## Aim of the exercise
Starting with the line that contains "C3: 68uF (GND, VS)" and stopping after the line that contains "R1: 33k (GND, PROG) -> 1k (GND, PROG)", return each line below exactly as written, with no others.

## Extracted information
***
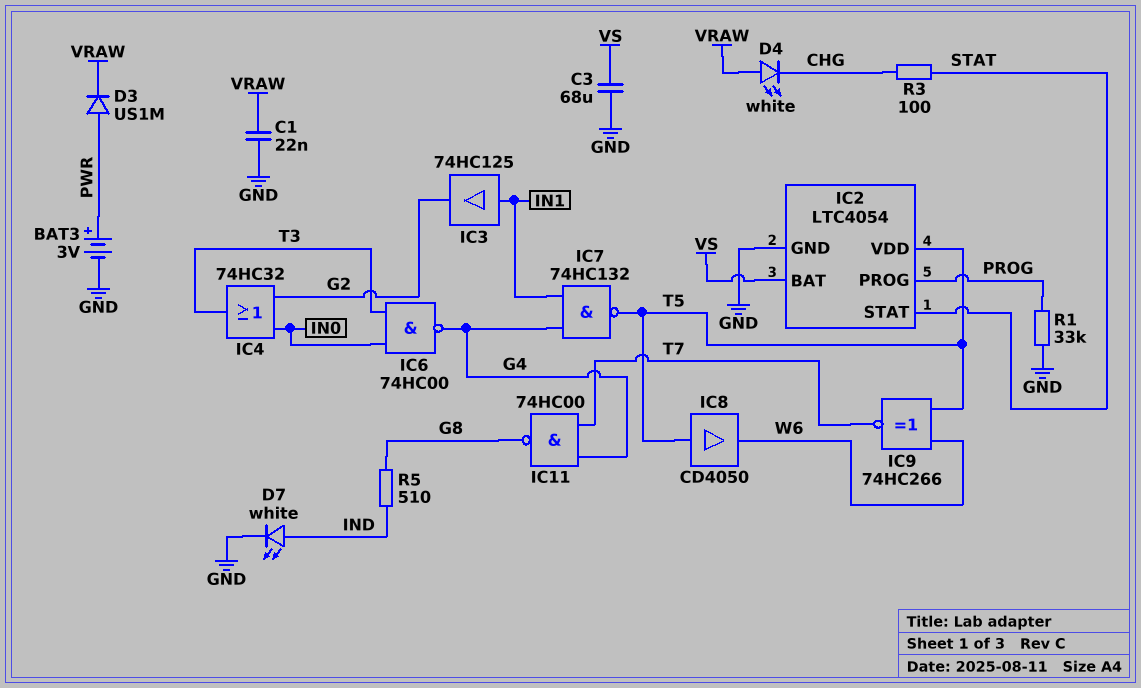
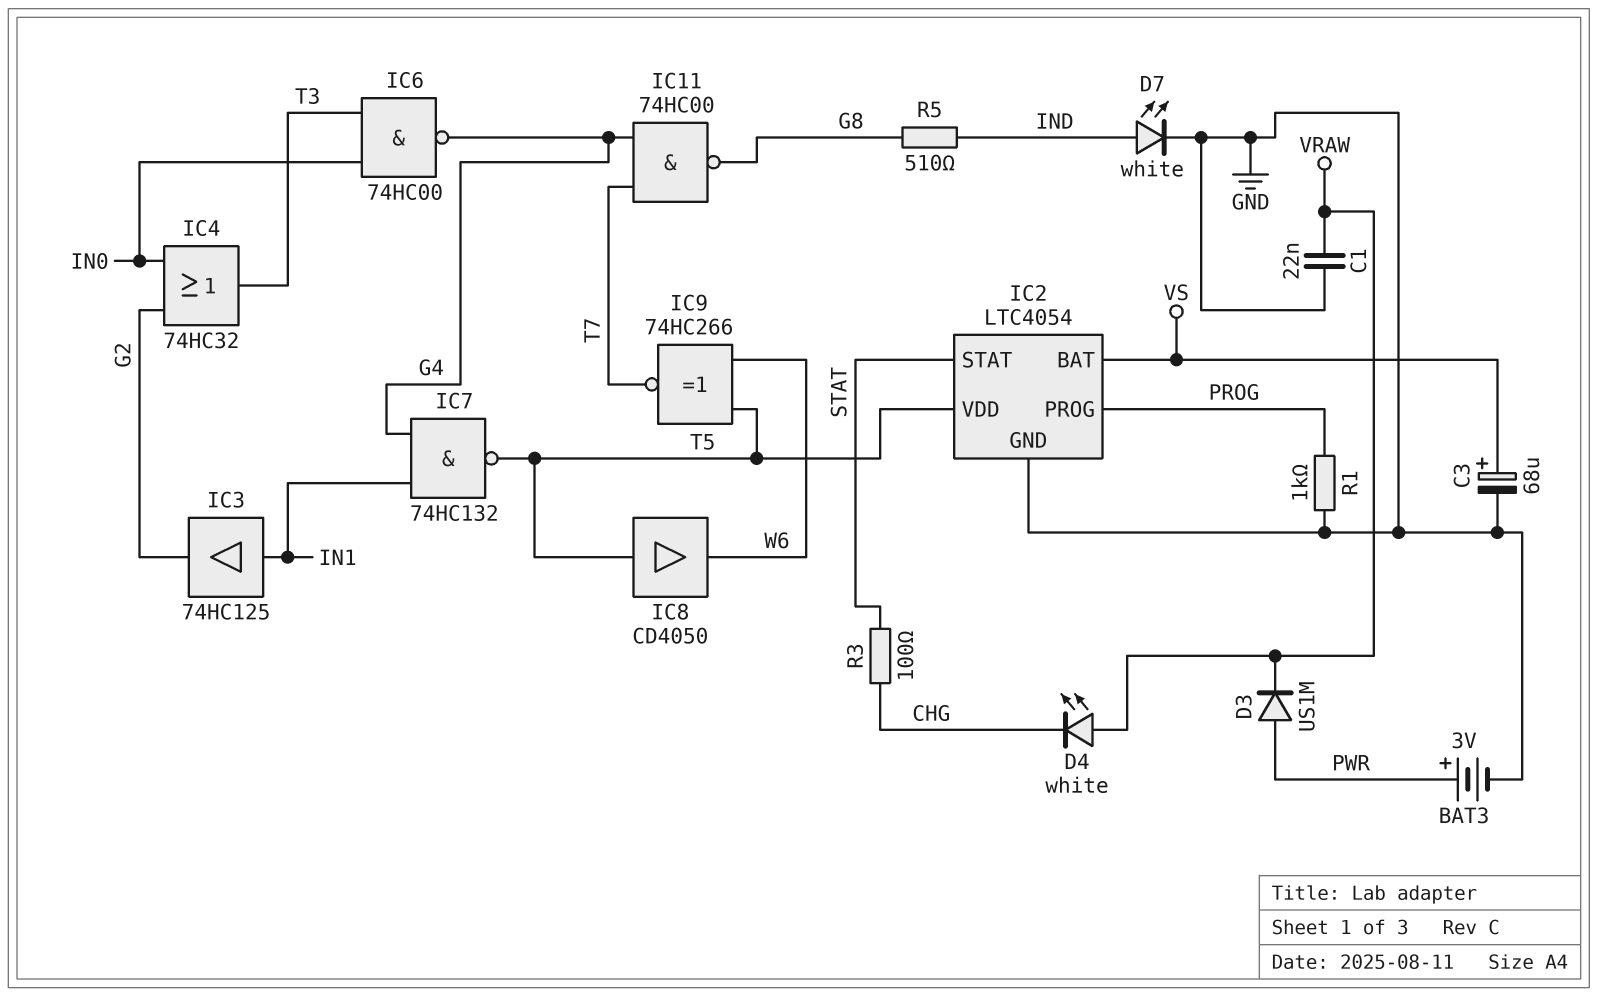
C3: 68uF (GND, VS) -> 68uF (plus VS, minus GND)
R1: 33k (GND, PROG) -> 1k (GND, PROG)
***
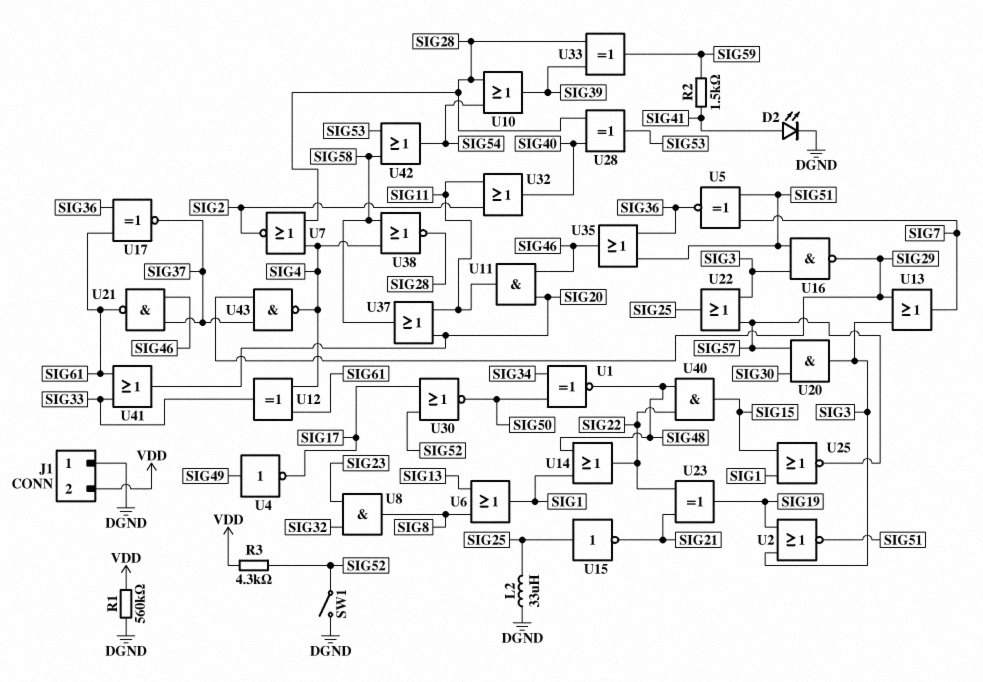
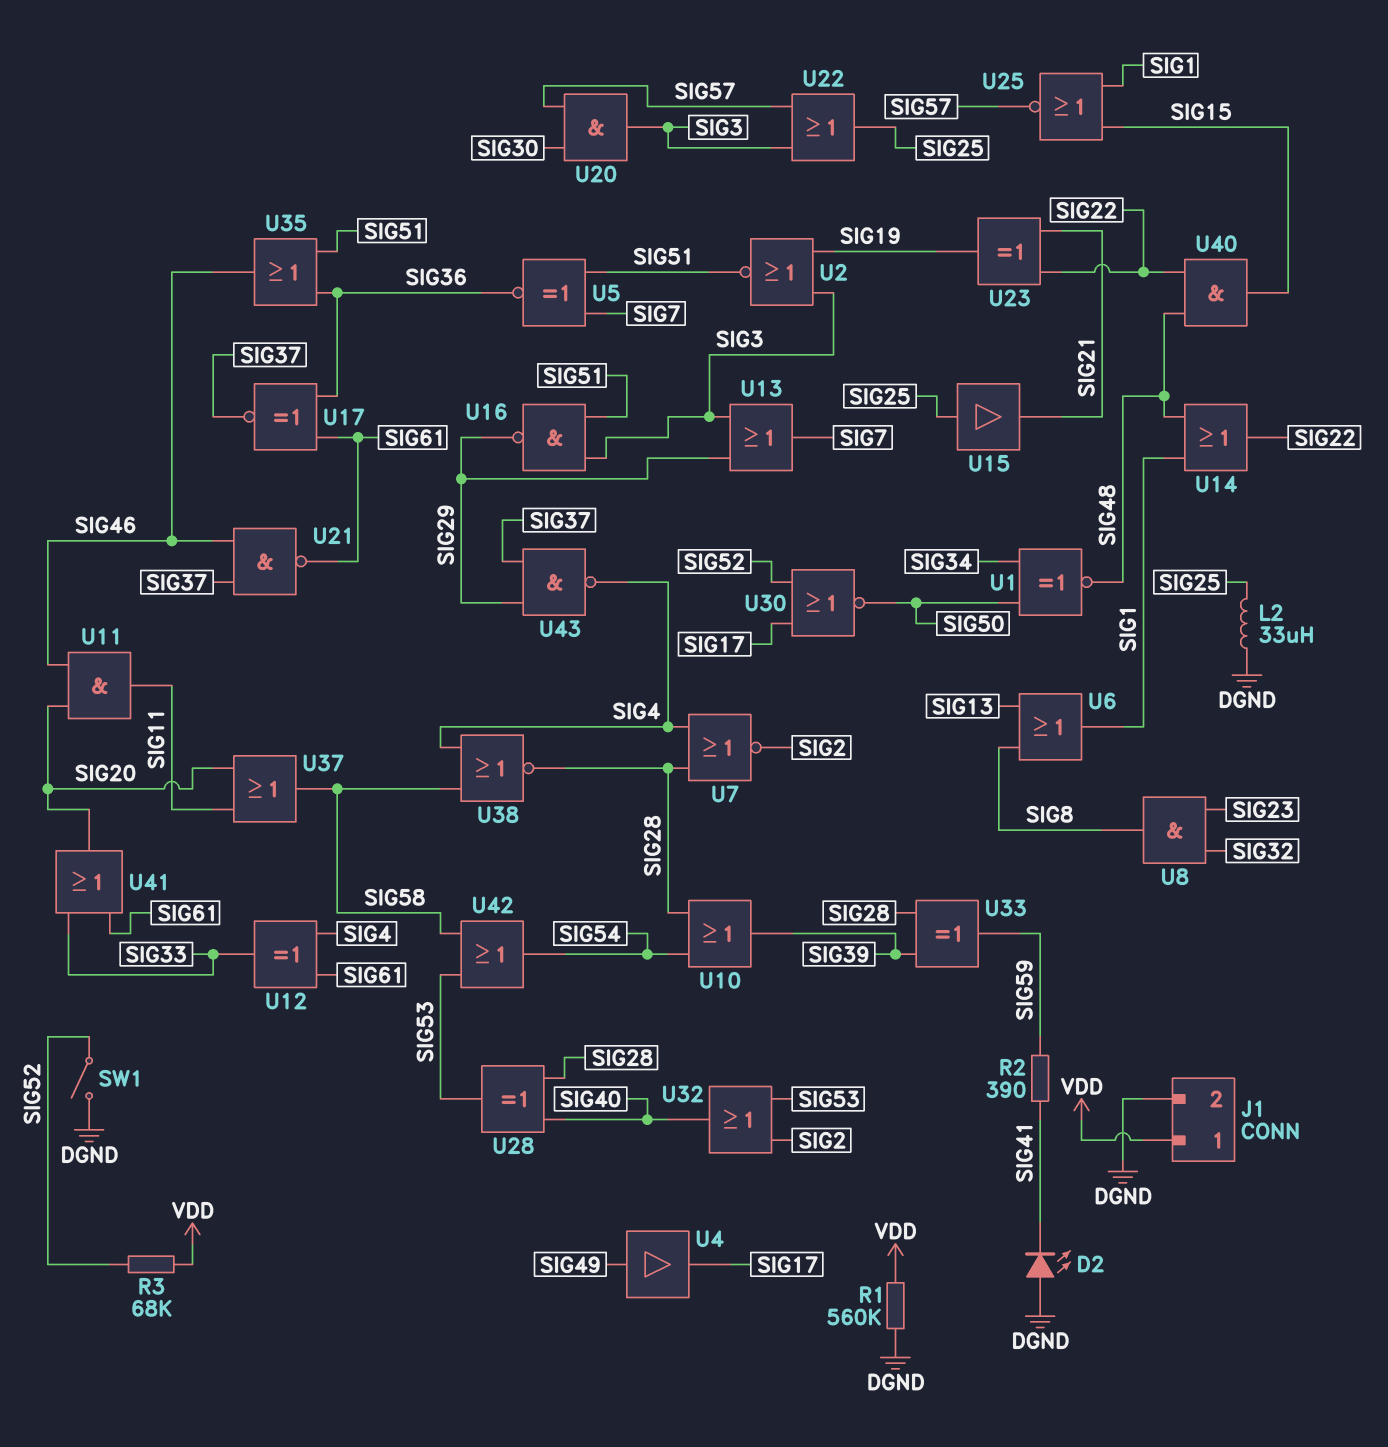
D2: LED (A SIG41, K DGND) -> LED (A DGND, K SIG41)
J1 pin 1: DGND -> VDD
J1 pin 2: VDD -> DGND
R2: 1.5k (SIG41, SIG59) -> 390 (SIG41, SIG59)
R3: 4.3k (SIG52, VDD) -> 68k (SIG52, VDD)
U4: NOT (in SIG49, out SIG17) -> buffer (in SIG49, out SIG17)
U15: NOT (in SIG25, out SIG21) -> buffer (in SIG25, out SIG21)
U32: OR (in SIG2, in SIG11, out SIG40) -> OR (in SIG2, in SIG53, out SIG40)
***
## Task solution
C3: 68uF (GND, VS) -> 68uF (plus VS, minus GND)
R1: 33k (GND, PROG) -> 1k (GND, PROG)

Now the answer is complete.